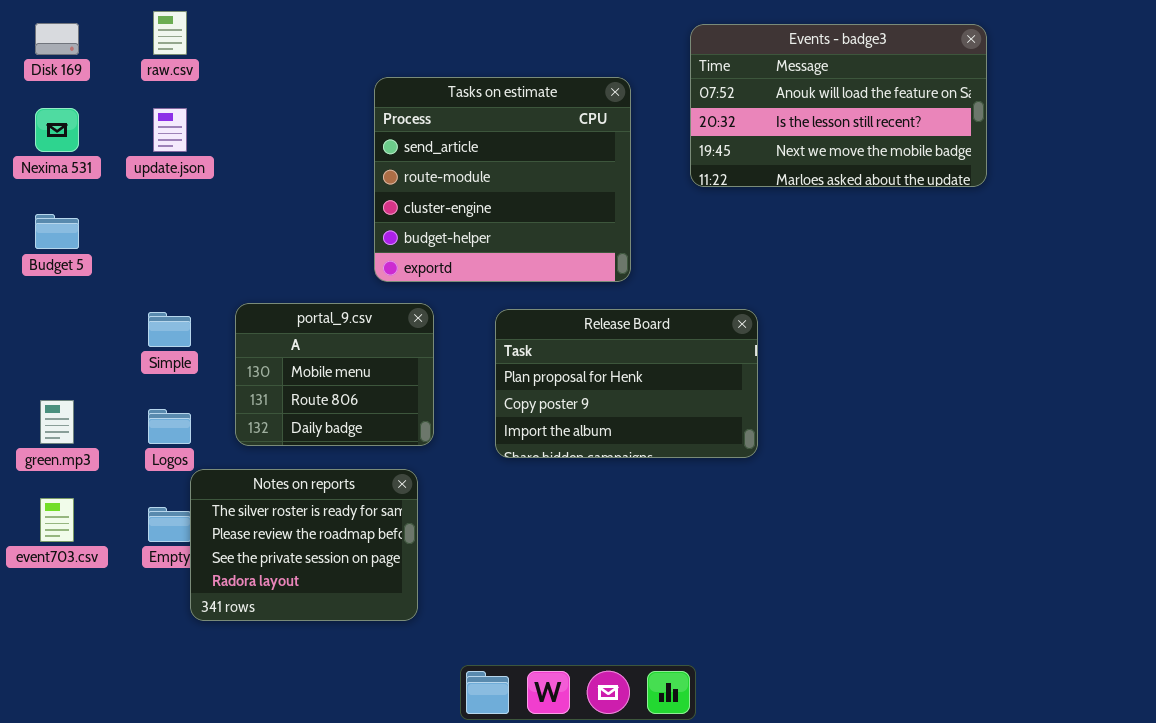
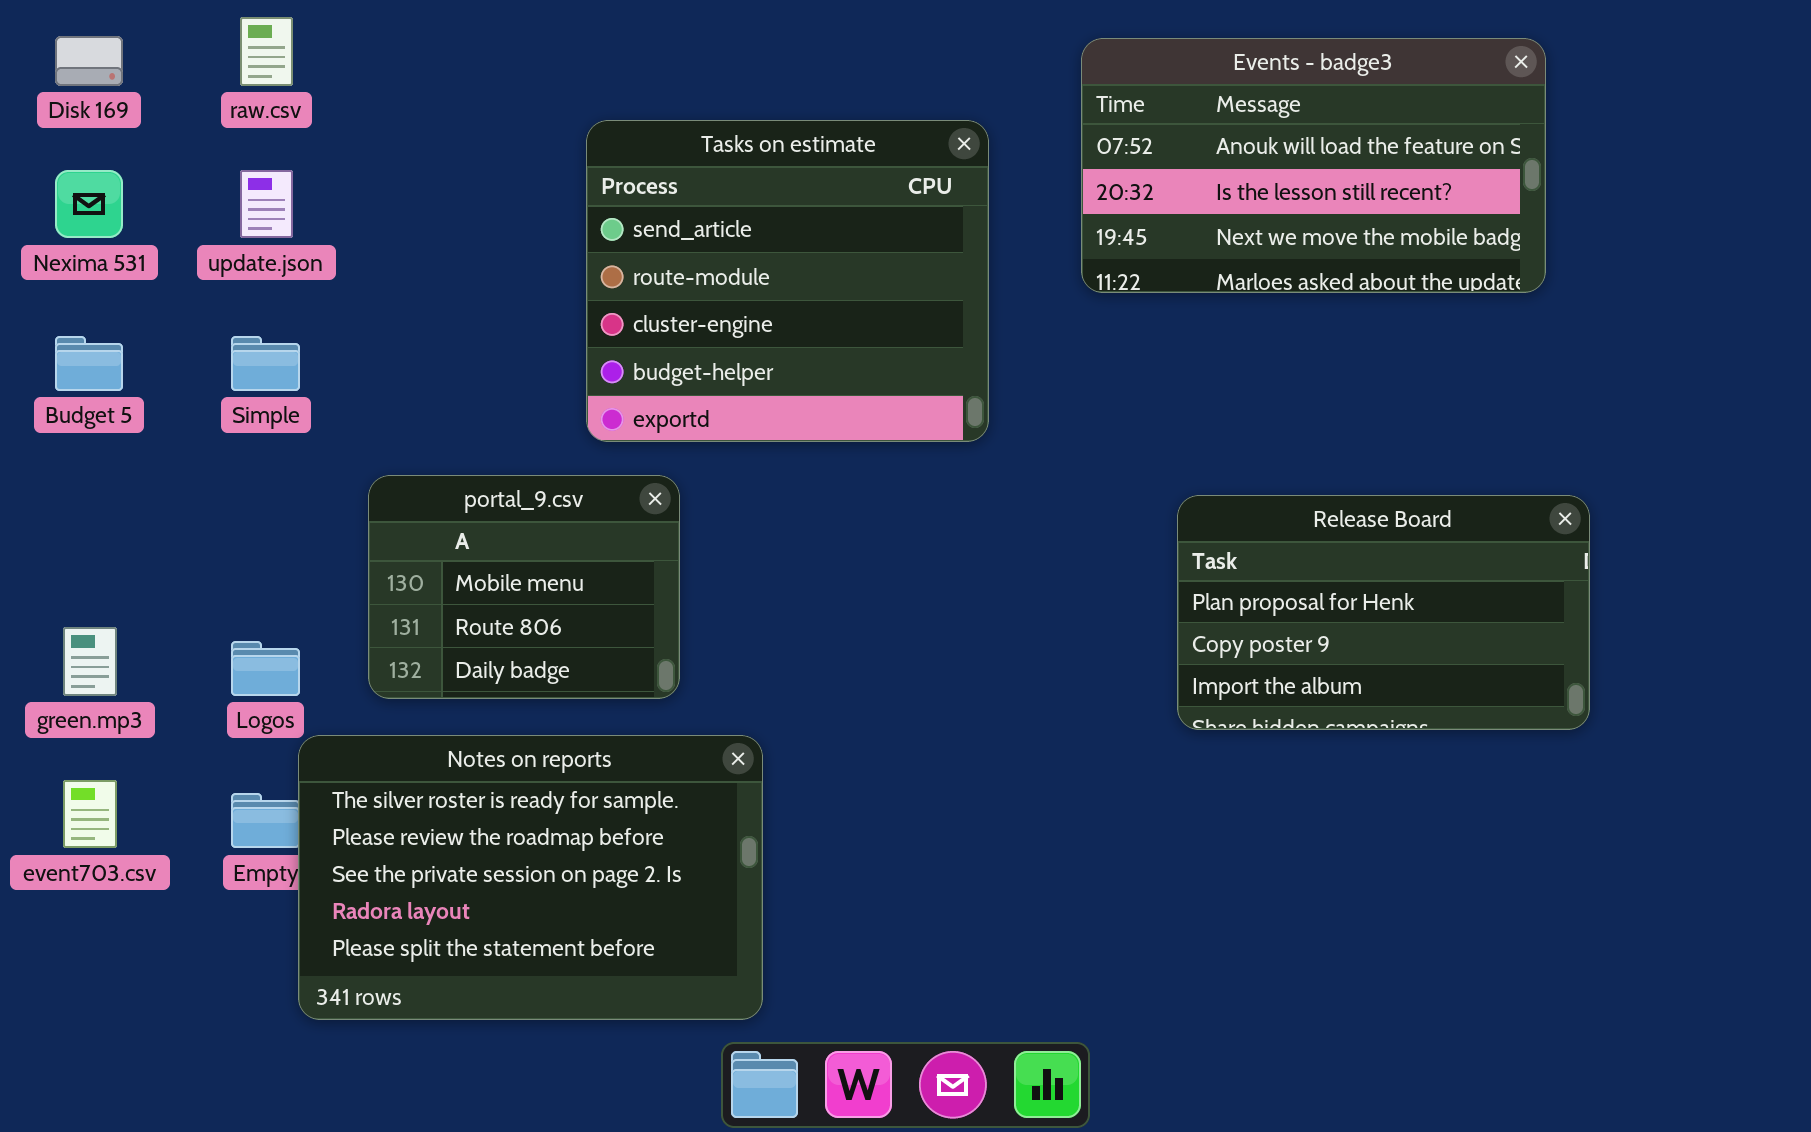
Release Board: [495,309,758,458] -> [1177,495,1590,730], moved
Simple: [148,312,191,347] -> [231,336,300,391], moved
Notes on reports: [190,469,418,621] -> [298,735,763,1020], resized

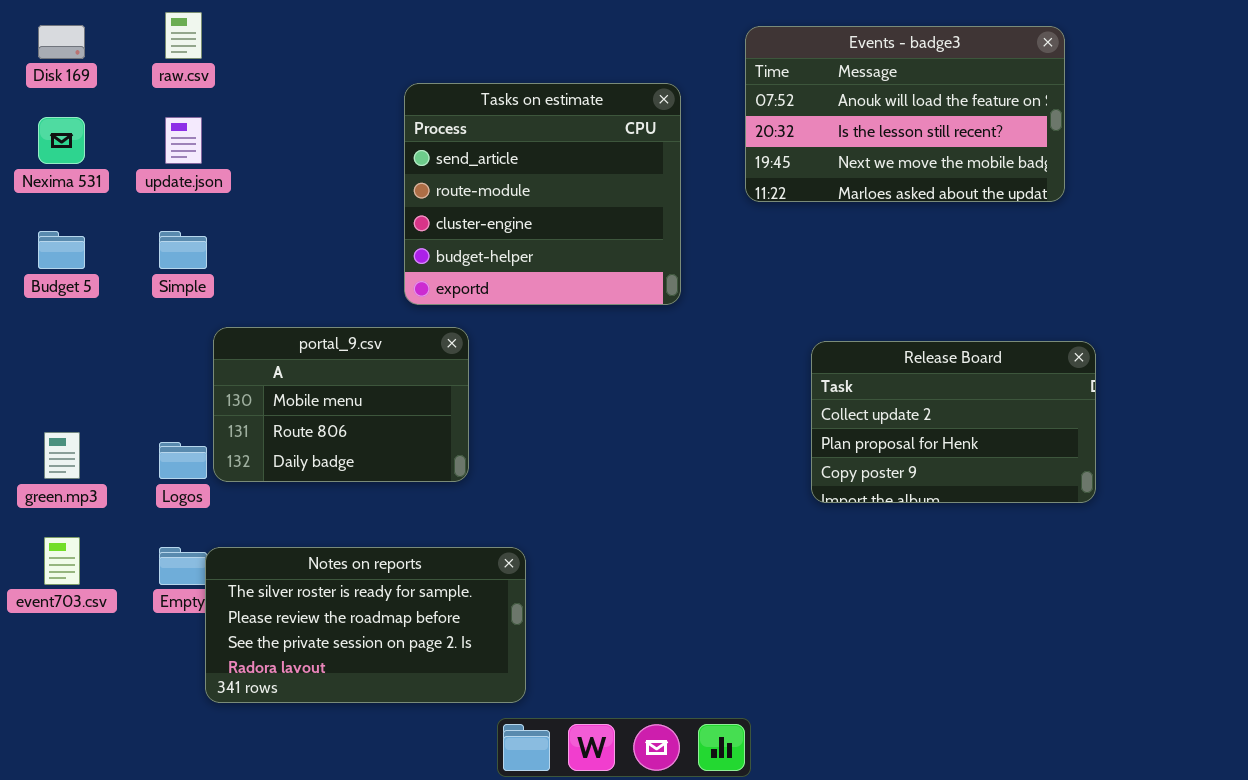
portal_9.csv: [368,475,680,699] -> [213,327,469,482], resized
Release Board: [1177,495,1590,730] -> [811,341,1096,503], scrolled up 1 row
Notes on reports: [298,735,763,1020] -> [205,547,526,703], resized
• • •
Prompt:
Reproduce the material exactly; omit the pictures.

Response area:
Release Board: [495,309,758,458] -> [1177,495,1590,730], moved
Simple: [148,312,191,347] -> [231,336,300,391], moved
Notes on reports: [190,469,418,621] -> [298,735,763,1020], resized

portal_9.csv: [368,475,680,699] -> [213,327,469,482], resized
Release Board: [1177,495,1590,730] -> [811,341,1096,503], scrolled up 1 row
Notes on reports: [298,735,763,1020] -> [205,547,526,703], resized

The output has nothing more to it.